◆ **What you will do**: Output as a JSON list of strings the lines starting at the line that contains "For each provided" and ending at the line that contains "Driftport [1337, 832]", with one string per line, both ends included, and blank lines omitted. Do not include the pictures.

◆ **Dataset**:
——————————
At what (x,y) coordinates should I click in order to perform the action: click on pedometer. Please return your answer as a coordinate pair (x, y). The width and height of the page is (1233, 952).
——————————
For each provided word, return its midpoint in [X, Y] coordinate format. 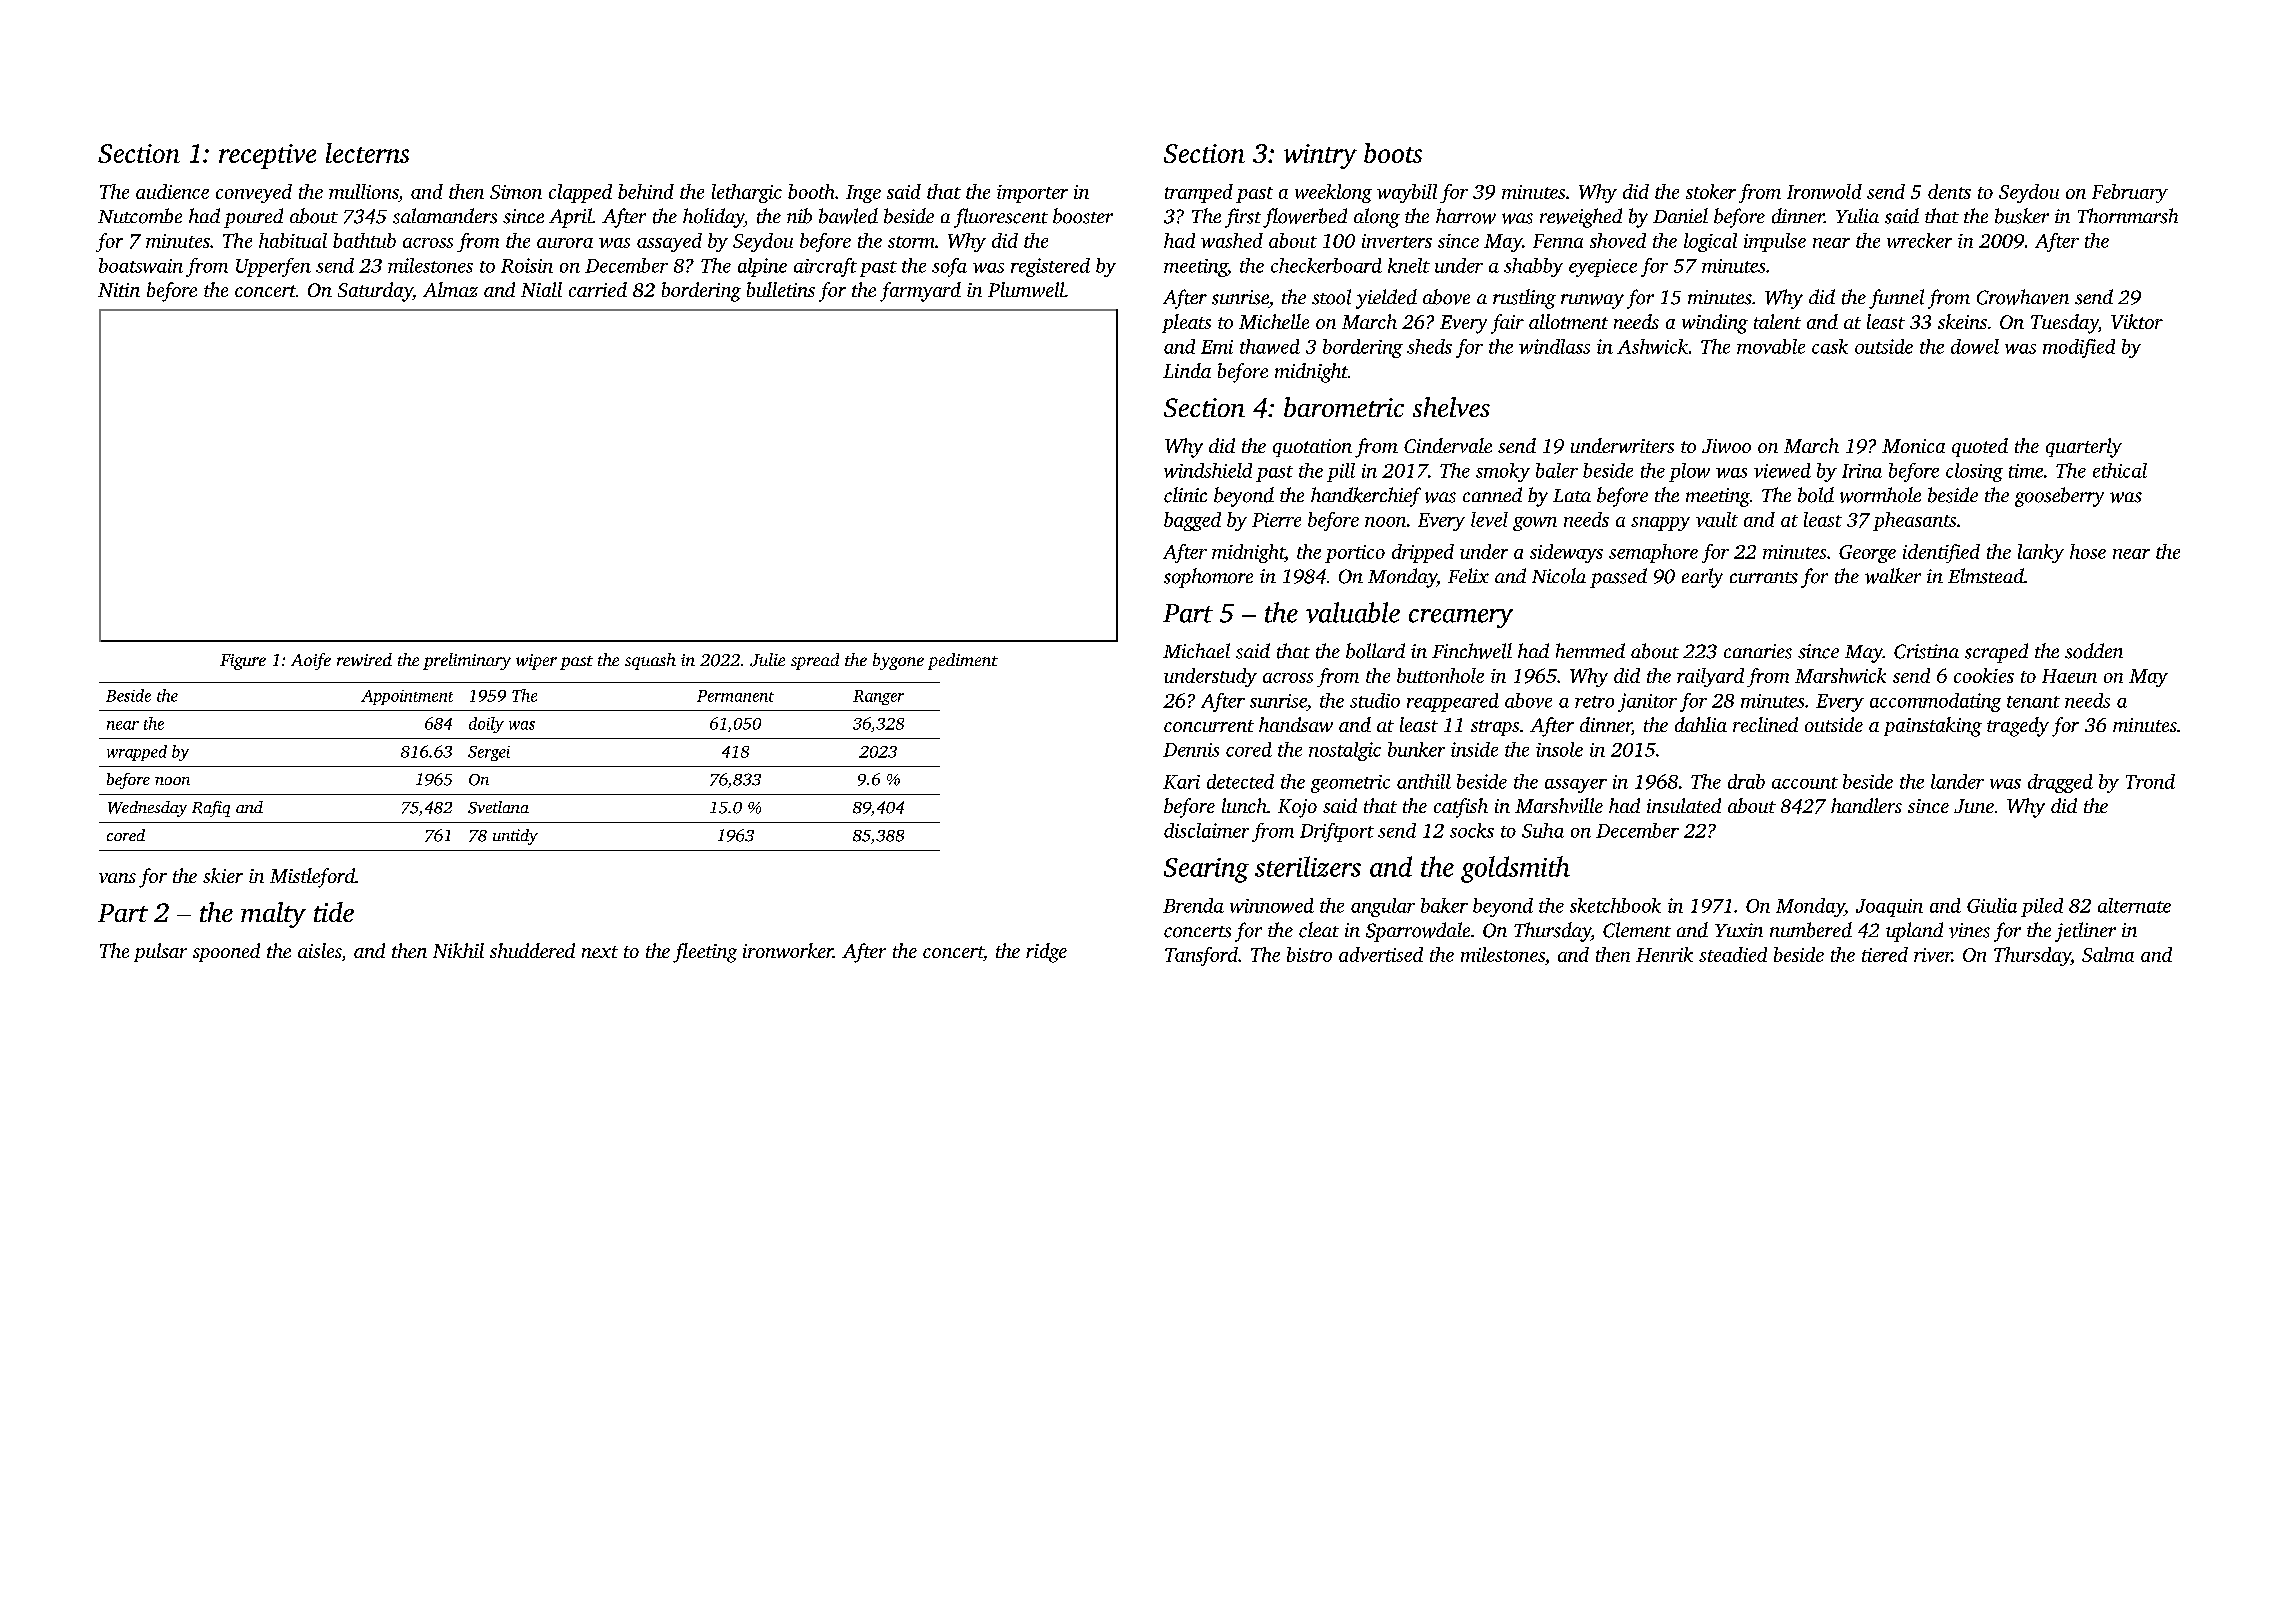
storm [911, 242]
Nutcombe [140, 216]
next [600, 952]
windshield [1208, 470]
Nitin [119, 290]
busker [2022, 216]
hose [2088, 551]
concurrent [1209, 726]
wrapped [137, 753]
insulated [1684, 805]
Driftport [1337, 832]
——————————
◆ **Answer to this problem**:
[
  "For each provided word, return its midpoint in [X, Y] coordinate format. ",
  "storm [911, 242]",
  "Nutcombe [140, 216]",
  "next [600, 952]",
  "windshield [1208, 470]",
  "Nitin [119, 290]",
  "busker [2022, 216]",
  "hose [2088, 551]",
  "concurrent [1209, 726]",
  "wrapped [137, 753]",
  "insulated [1684, 805]",
  "Driftport [1337, 832]"
]